§ MATERIAL FOR THE TASK:

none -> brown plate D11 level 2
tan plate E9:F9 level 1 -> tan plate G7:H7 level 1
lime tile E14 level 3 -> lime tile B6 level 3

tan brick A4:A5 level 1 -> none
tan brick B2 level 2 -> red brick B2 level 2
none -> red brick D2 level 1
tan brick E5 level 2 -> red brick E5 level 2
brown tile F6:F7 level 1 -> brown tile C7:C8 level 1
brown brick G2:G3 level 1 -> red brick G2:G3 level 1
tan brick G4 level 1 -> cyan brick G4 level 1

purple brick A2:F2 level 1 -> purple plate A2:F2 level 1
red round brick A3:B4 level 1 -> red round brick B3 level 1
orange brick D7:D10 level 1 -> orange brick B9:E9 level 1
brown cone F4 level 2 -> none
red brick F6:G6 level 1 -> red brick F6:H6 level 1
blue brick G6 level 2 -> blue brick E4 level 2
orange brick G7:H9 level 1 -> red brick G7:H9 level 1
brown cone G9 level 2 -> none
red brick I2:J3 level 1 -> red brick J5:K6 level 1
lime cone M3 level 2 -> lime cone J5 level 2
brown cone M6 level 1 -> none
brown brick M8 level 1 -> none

==

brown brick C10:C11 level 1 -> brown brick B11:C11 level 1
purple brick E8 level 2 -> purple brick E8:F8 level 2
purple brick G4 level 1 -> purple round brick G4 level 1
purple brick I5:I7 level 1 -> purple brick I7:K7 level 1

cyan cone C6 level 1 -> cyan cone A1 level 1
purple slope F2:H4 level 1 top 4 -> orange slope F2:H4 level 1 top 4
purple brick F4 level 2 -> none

§ TASK DIRECTIONS: The response must contain each line above that holds the string "cyan".

§ OUTPUT FOR THIS TASK:
tan brick G4 level 1 -> cyan brick G4 level 1
cyan cone C6 level 1 -> cyan cone A1 level 1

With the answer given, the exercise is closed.